WHAT IS REQUIRED:
All that is needed is each line of the entries holding the word "pink", copied as it stands.

DATA FOR THIS TASK:
------------------------------
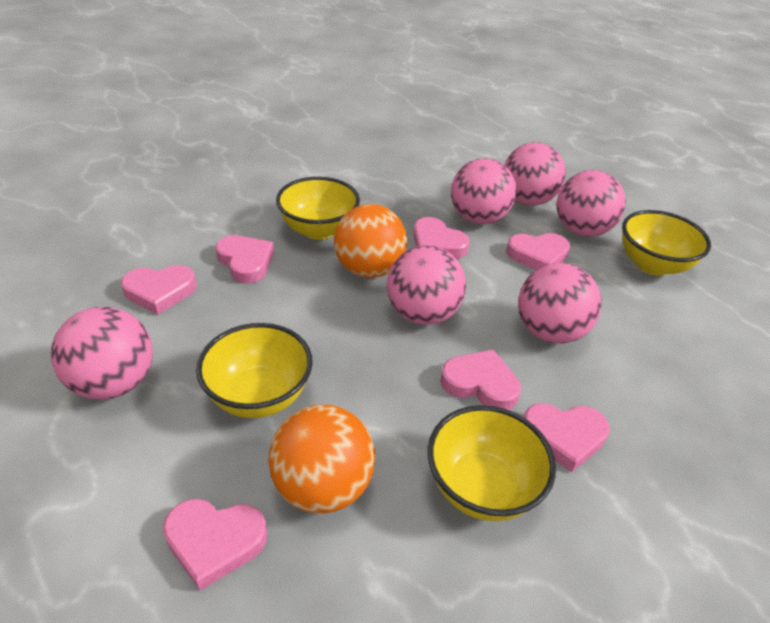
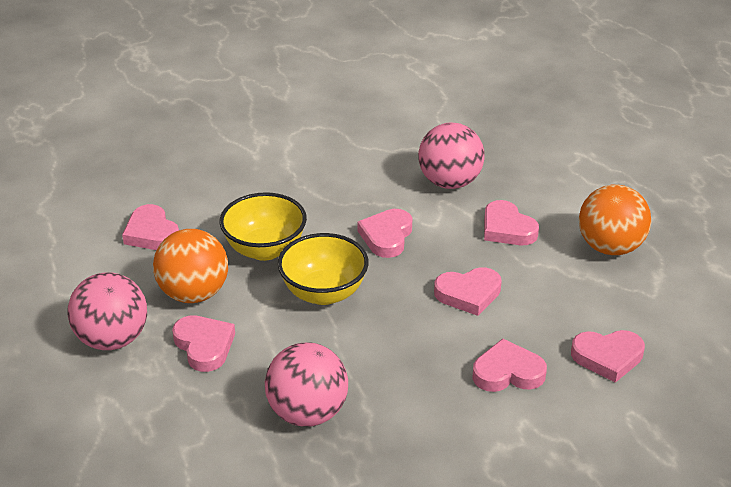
pink ball: 6 -> 3
yellow bowl: 4 -> 2

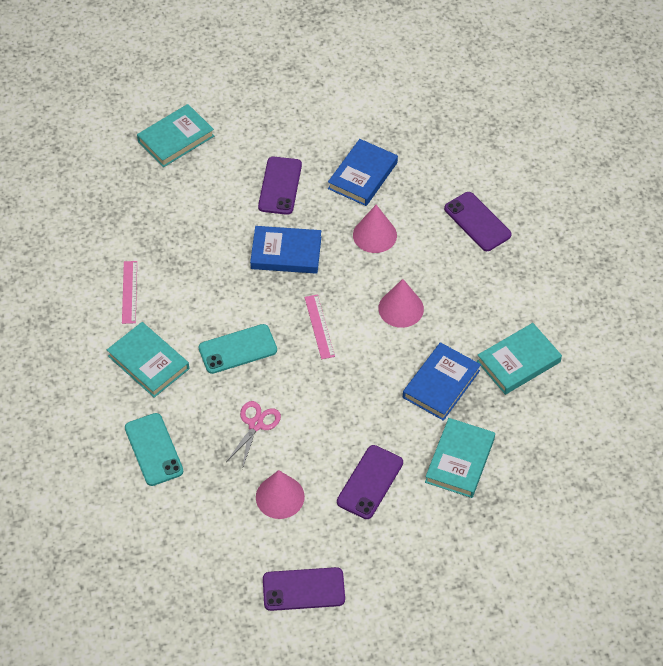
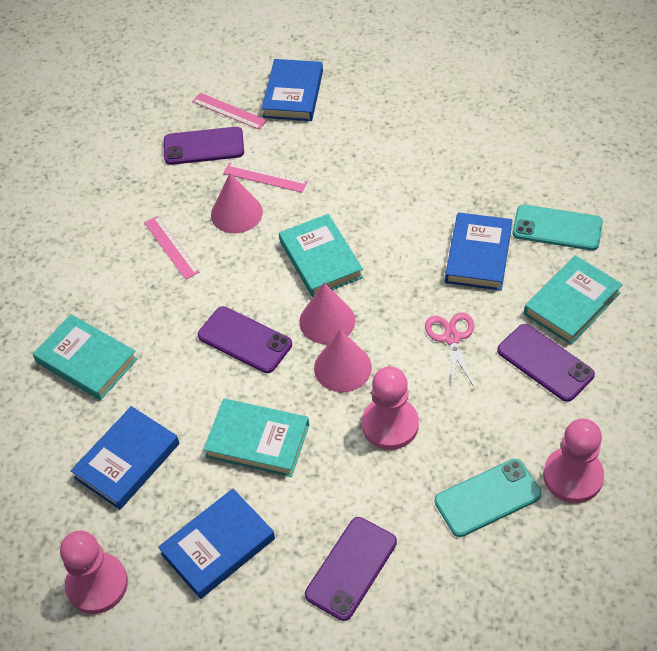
blue book: 3 -> 4
pink pawn: 0 -> 3
pink ruler: 2 -> 3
------------------------------
TASK ANSWER:
pink ball: 6 -> 3
pink pawn: 0 -> 3
pink ruler: 2 -> 3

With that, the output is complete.